→ **EXERCISE REQUIREMENTS**:
Copy the data exactly. Images are to be left out.

══ RECORDS SHOWN ══

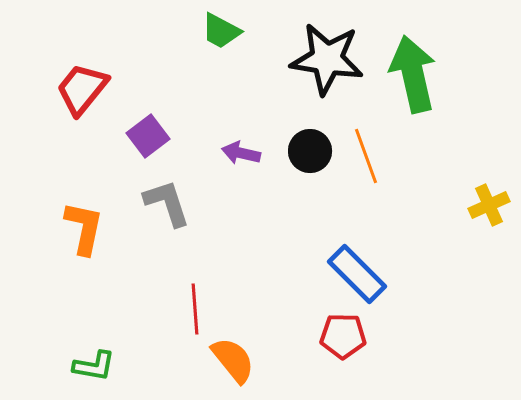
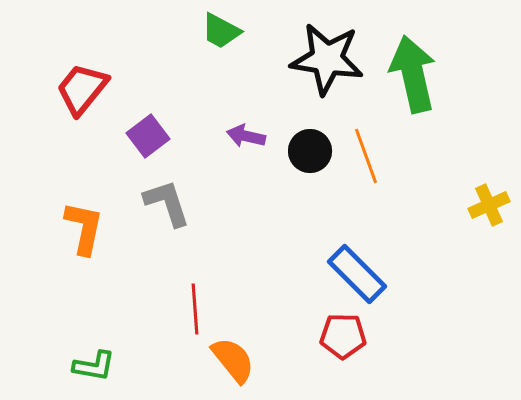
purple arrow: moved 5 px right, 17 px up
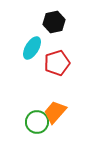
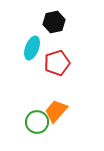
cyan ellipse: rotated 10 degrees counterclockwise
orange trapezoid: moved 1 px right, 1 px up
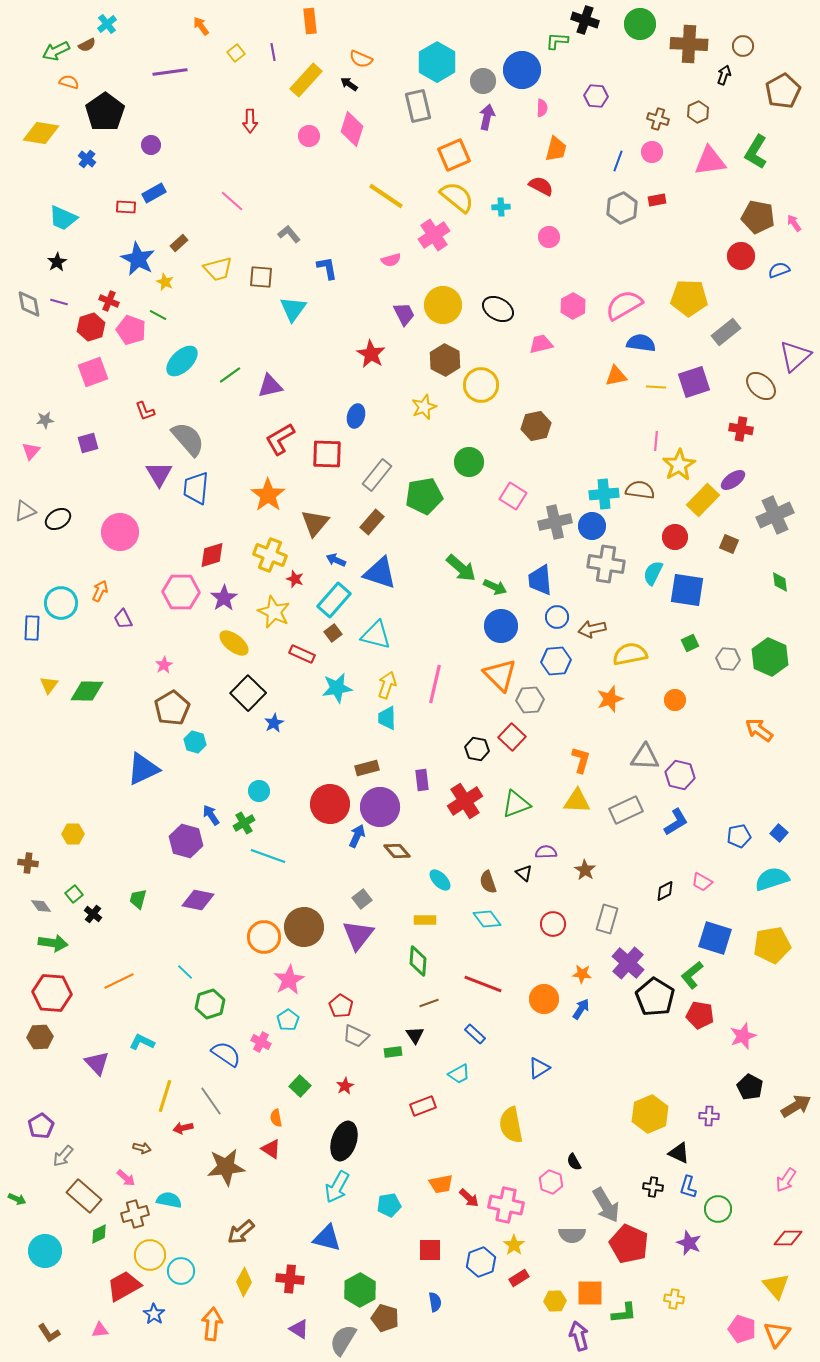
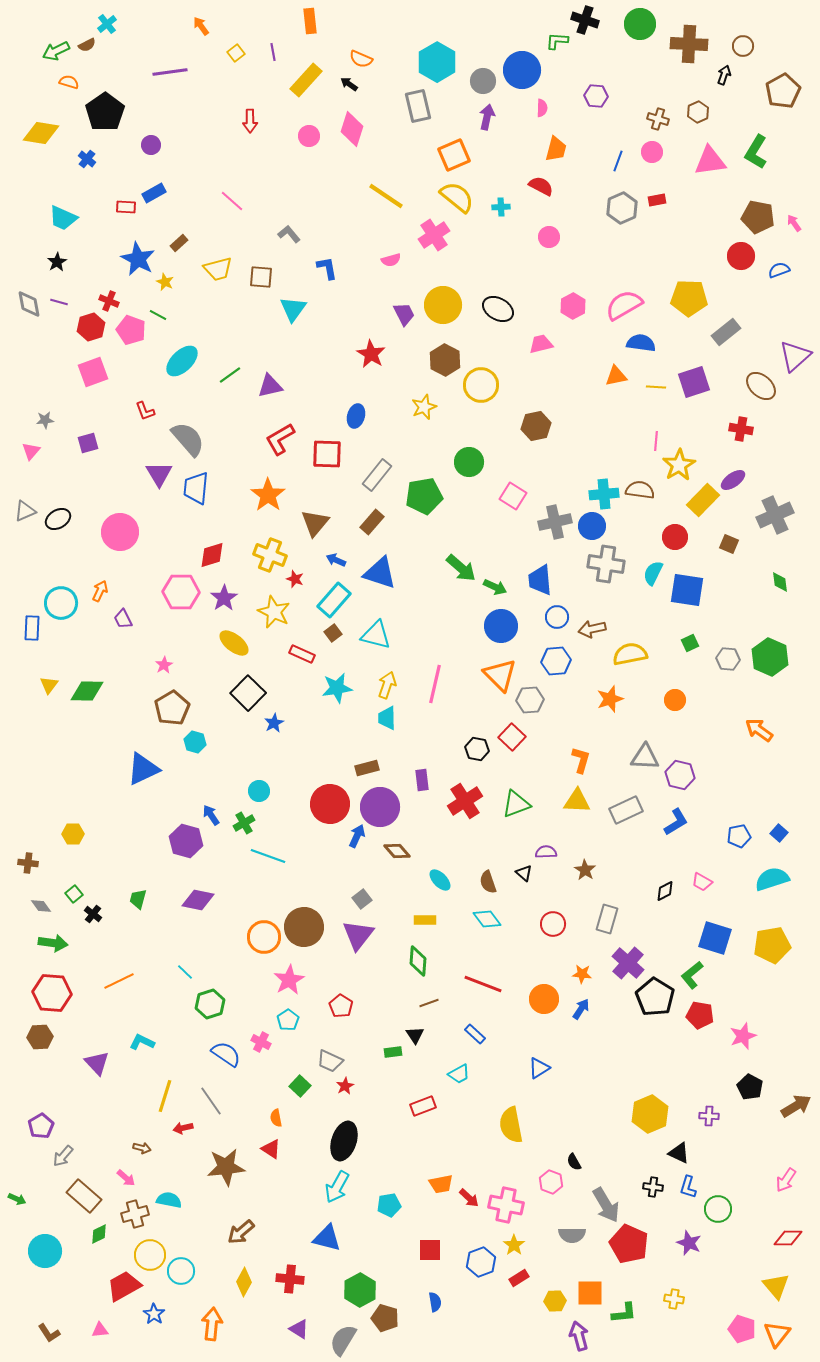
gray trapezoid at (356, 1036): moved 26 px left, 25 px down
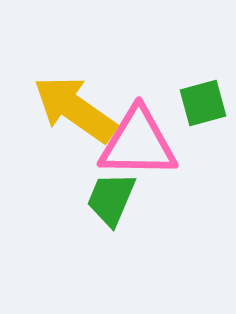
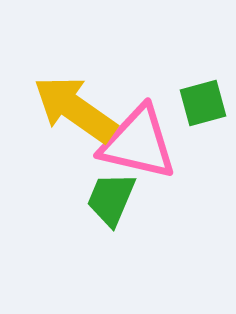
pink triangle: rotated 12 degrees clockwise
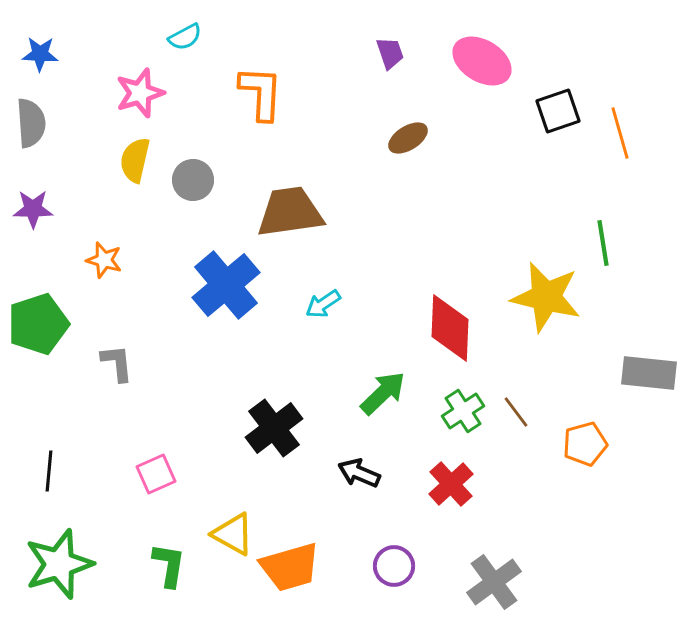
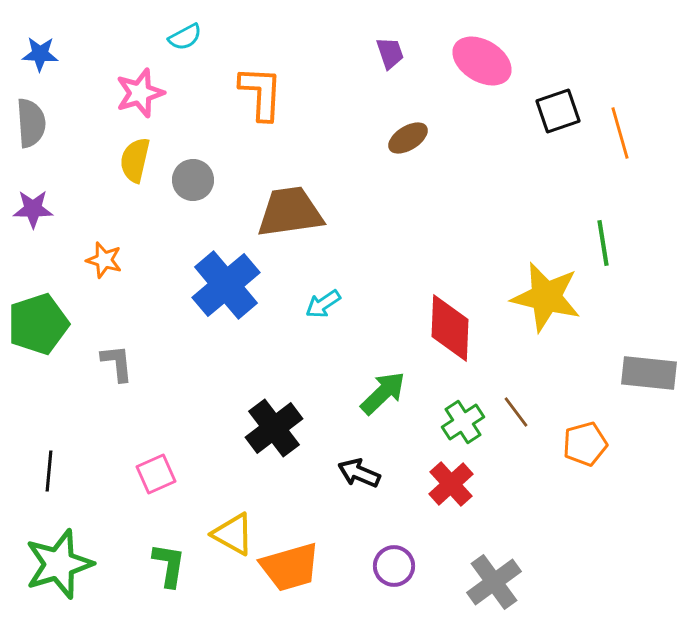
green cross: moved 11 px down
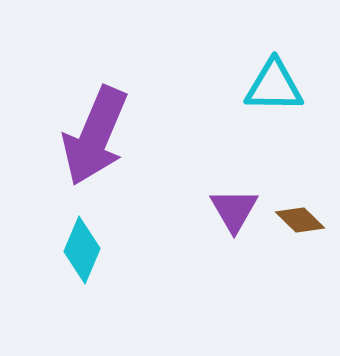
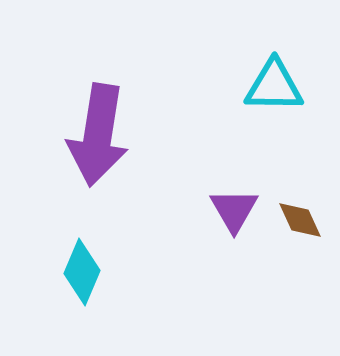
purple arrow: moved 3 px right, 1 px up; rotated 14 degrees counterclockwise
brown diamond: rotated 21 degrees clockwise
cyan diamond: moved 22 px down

═══

→ **YOUR RESPONSE**:
purple arrow: moved 5 px right, 17 px up
cyan ellipse: rotated 10 degrees counterclockwise
orange trapezoid: moved 1 px right, 1 px up
gray trapezoid at (356, 1036): moved 26 px left, 25 px down
pink triangle: rotated 12 degrees clockwise
green cross: moved 11 px down
purple arrow: moved 3 px right, 1 px up; rotated 14 degrees counterclockwise
brown diamond: rotated 21 degrees clockwise
cyan diamond: moved 22 px down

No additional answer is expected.